=== THE TASK ===
What is needed is a word-for-word copy of all the entries, minus the pictures.
--- START ---
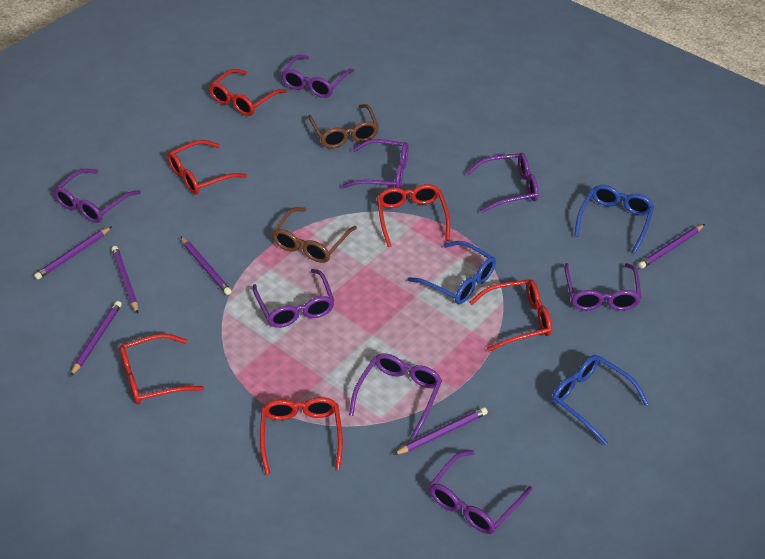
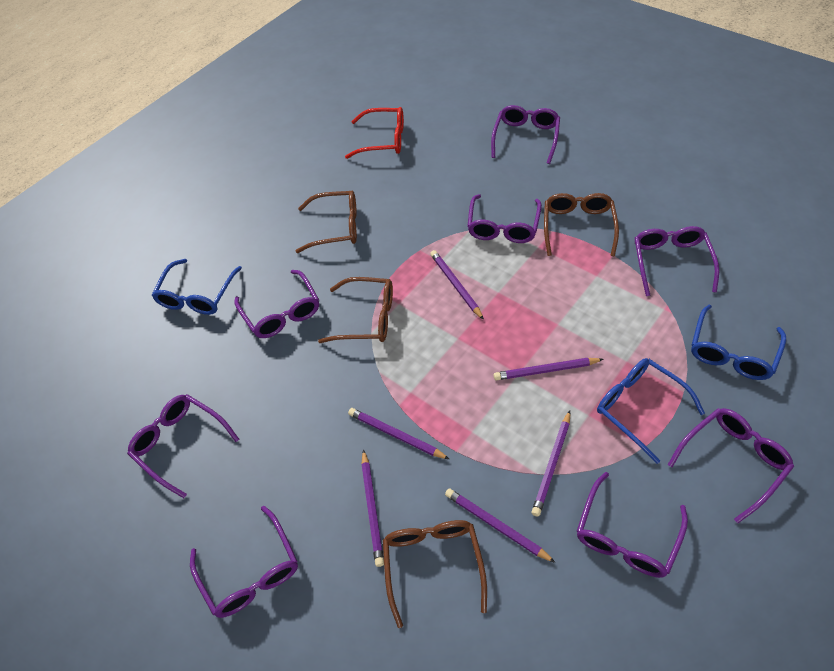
brown glasses: 2 -> 4
red glasses: 6 -> 1

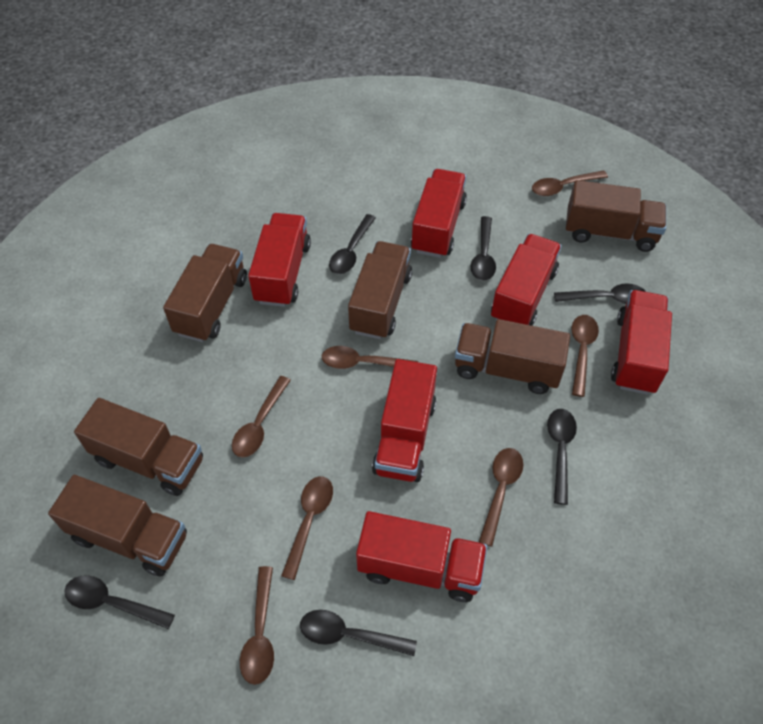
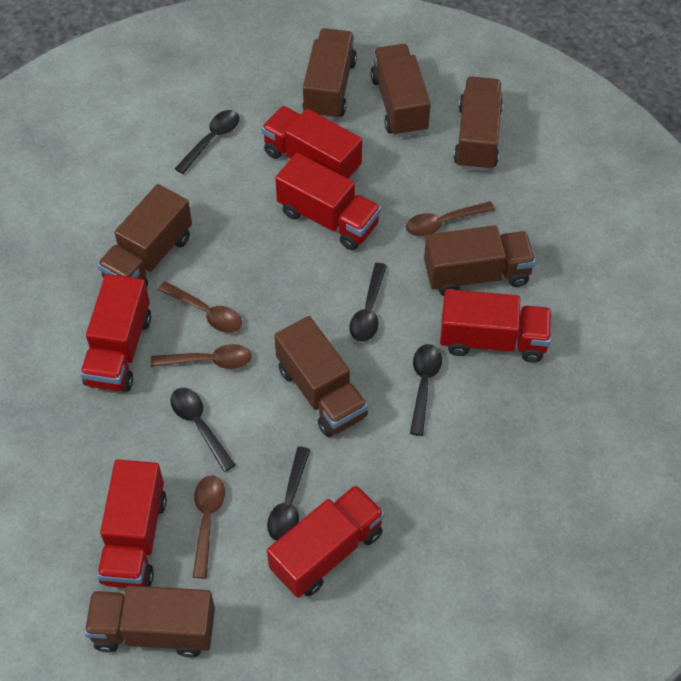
black spoon: 6 -> 5
brown spoon: 7 -> 4
brown truck: 6 -> 7

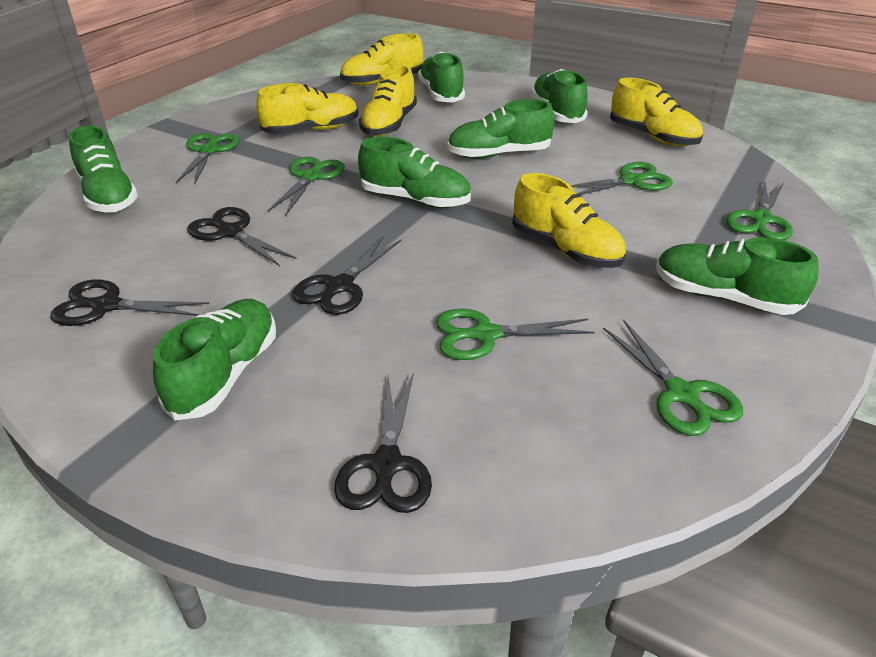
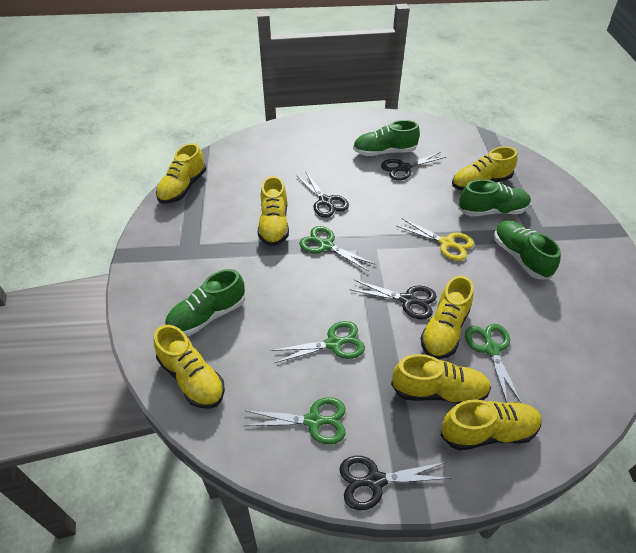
green scissors: 6 -> 4
green shoe: 7 -> 4
yellow scissors: 0 -> 1
yellow shoe: 5 -> 7

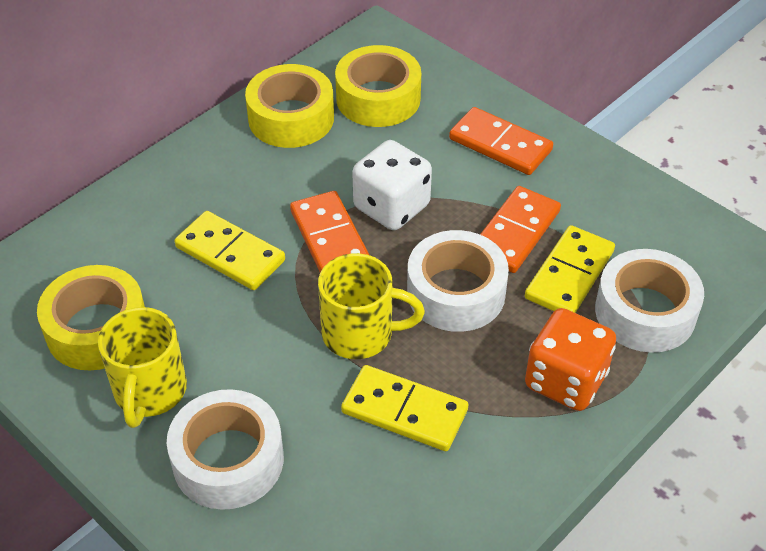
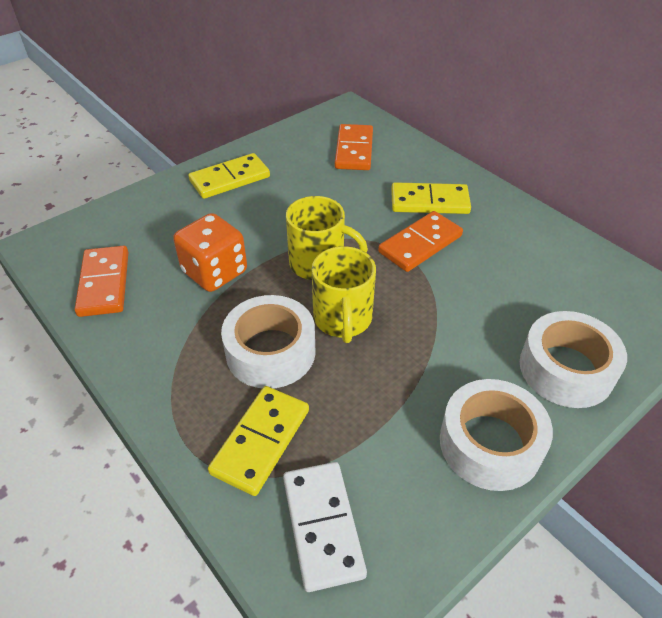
white dice: 1 -> 0
white domino: 0 -> 1
yellow tape: 3 -> 0

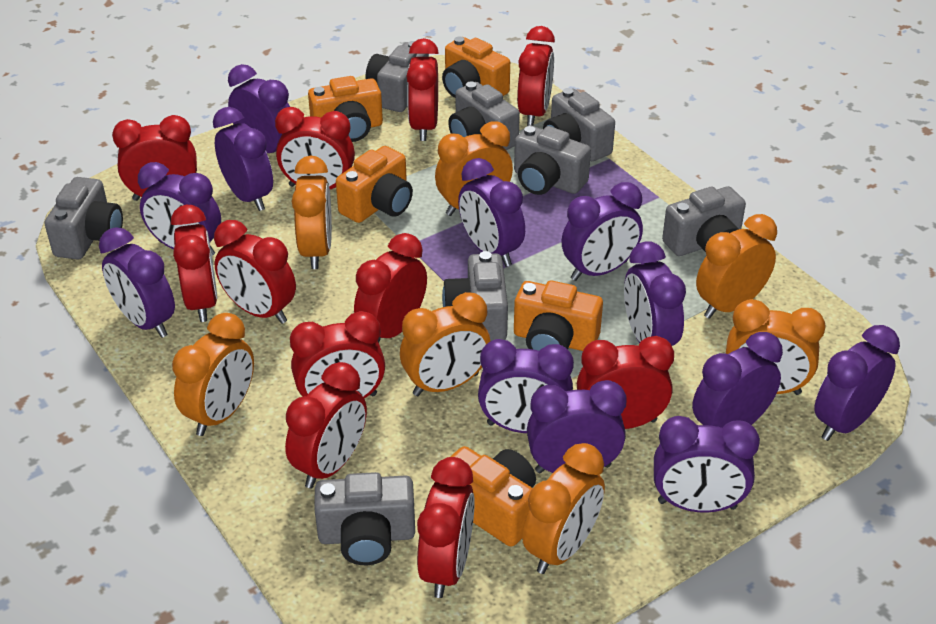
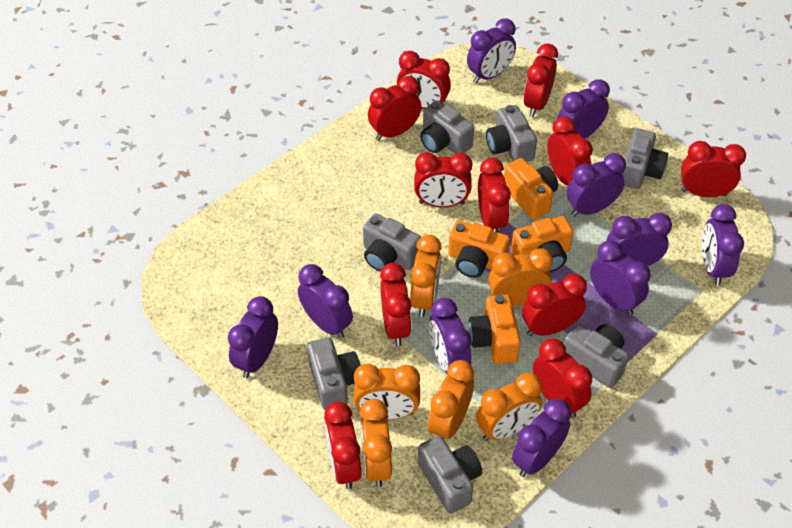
grey camera: 8 -> 7
orange camera: 5 -> 4
orange clock: 7 -> 6
purple clock: 12 -> 10

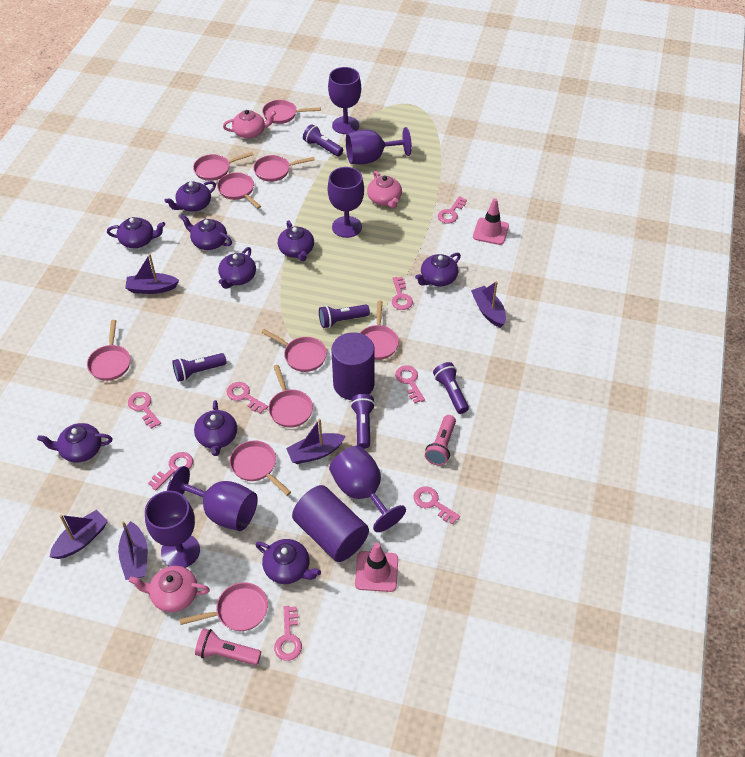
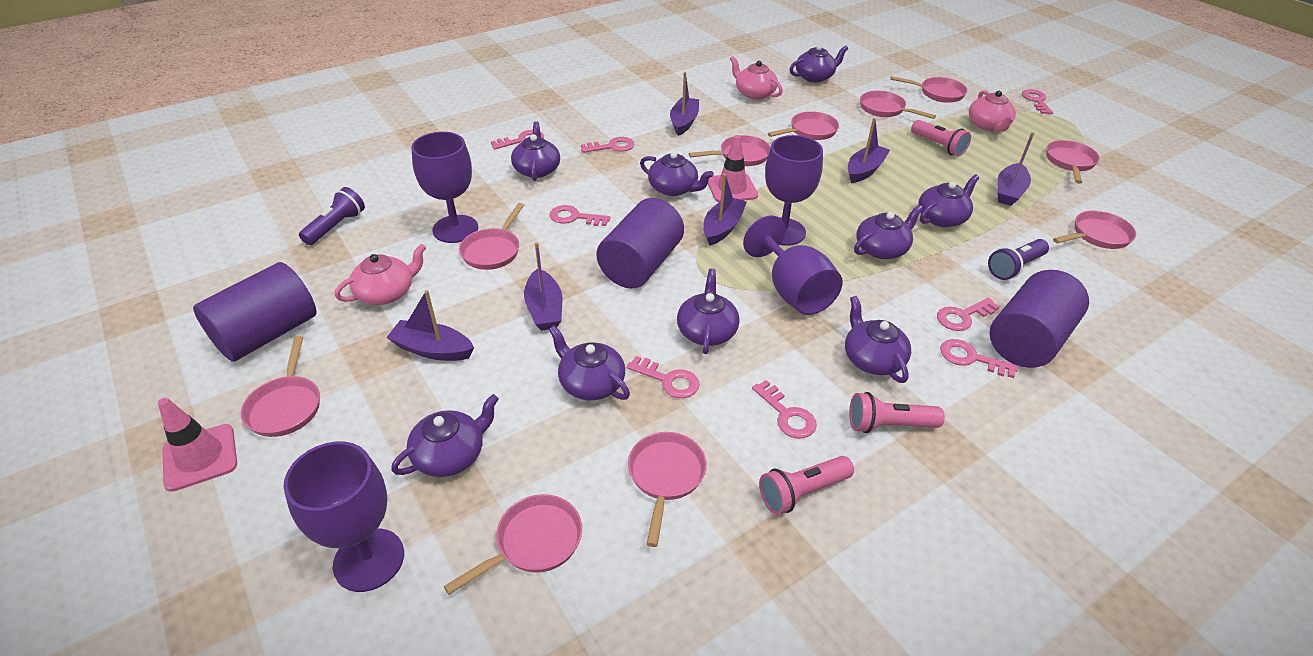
pink flashlight: 2 -> 3
purple boat: 5 -> 6
purple cylinder: 2 -> 3
purple flashlight: 5 -> 2
purple goblet: 6 -> 4

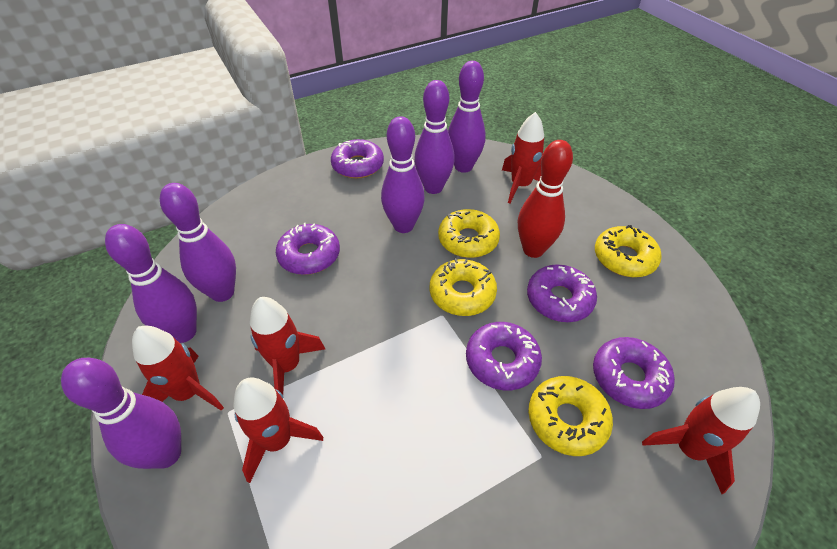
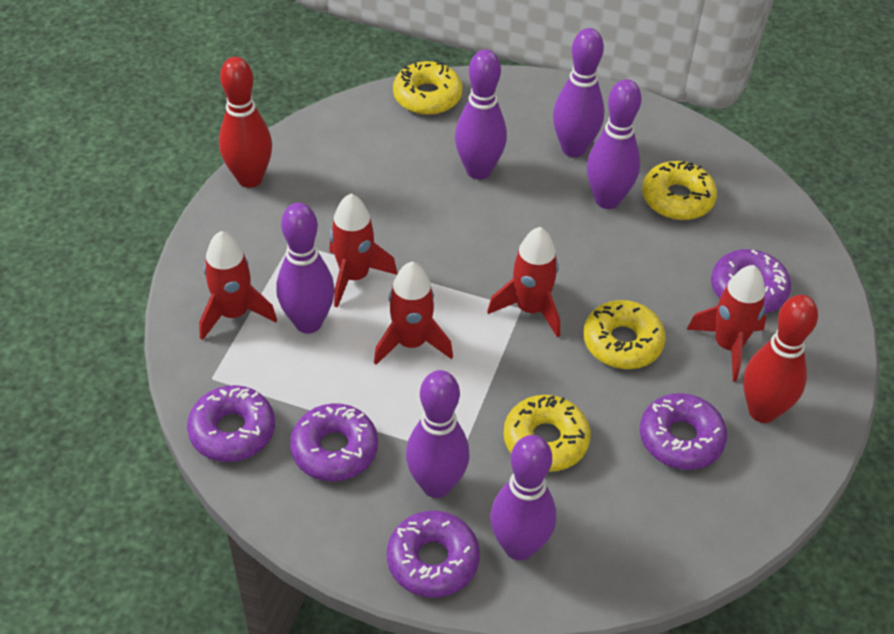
red bowling pin: 1 -> 2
--- END ---
=== EXERCISE ANSWER ===
brown glasses: 2 -> 4
red glasses: 6 -> 1

black spoon: 6 -> 5
brown spoon: 7 -> 4
brown truck: 6 -> 7

green scissors: 6 -> 4
green shoe: 7 -> 4
yellow scissors: 0 -> 1
yellow shoe: 5 -> 7

white dice: 1 -> 0
white domino: 0 -> 1
yellow tape: 3 -> 0

grey camera: 8 -> 7
orange camera: 5 -> 4
orange clock: 7 -> 6
purple clock: 12 -> 10

pink flashlight: 2 -> 3
purple boat: 5 -> 6
purple cylinder: 2 -> 3
purple flashlight: 5 -> 2
purple goblet: 6 -> 4

red bowling pin: 1 -> 2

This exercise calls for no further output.